→ **WORK TO COMPLETE**: Which lines below contain "white"? Copy every one of them.

━━━ AVAILABLE RECORDS

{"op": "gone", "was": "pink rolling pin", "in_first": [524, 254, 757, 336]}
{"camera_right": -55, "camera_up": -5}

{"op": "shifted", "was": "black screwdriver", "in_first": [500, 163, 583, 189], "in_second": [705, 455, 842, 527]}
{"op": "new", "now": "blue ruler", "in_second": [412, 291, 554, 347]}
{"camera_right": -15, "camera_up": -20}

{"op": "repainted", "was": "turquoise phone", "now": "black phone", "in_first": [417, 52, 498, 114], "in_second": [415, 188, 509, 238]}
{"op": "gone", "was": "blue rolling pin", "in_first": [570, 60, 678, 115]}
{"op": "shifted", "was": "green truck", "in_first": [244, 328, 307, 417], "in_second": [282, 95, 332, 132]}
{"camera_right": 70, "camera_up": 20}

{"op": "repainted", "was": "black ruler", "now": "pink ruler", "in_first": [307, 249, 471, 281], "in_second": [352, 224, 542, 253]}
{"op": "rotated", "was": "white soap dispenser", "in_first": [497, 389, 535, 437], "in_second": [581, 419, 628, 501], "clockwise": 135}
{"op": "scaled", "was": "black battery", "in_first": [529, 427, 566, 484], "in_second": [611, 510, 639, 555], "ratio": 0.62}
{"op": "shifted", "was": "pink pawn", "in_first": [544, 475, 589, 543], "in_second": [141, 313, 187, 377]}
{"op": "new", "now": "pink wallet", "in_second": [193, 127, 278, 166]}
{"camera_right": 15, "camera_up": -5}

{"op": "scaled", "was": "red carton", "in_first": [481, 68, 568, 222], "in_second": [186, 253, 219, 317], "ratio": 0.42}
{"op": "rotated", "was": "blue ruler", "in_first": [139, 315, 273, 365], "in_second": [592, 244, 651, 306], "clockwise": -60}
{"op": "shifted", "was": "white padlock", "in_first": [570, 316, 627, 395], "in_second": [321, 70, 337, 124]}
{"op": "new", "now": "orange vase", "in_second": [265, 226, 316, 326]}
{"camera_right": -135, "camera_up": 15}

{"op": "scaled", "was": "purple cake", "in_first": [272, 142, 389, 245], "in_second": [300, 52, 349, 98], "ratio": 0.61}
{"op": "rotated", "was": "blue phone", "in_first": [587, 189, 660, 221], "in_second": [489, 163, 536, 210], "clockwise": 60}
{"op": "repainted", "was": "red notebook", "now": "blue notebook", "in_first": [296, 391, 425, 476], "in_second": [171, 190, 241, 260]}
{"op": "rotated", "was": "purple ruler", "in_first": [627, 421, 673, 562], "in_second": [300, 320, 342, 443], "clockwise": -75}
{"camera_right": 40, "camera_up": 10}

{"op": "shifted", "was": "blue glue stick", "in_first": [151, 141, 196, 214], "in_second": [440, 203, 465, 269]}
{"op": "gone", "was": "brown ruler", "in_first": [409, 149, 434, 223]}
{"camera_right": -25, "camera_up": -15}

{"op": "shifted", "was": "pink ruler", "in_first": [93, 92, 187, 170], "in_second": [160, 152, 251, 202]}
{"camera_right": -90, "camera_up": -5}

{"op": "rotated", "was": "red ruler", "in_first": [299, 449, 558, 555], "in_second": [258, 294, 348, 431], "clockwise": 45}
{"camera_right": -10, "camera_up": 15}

━━━━━━

→ **ANSWER BELOW**:
{"op": "rotated", "was": "white soap dispenser", "in_first": [497, 389, 535, 437], "in_second": [581, 419, 628, 501], "clockwise": 135}
{"op": "shifted", "was": "white padlock", "in_first": [570, 316, 627, 395], "in_second": [321, 70, 337, 124]}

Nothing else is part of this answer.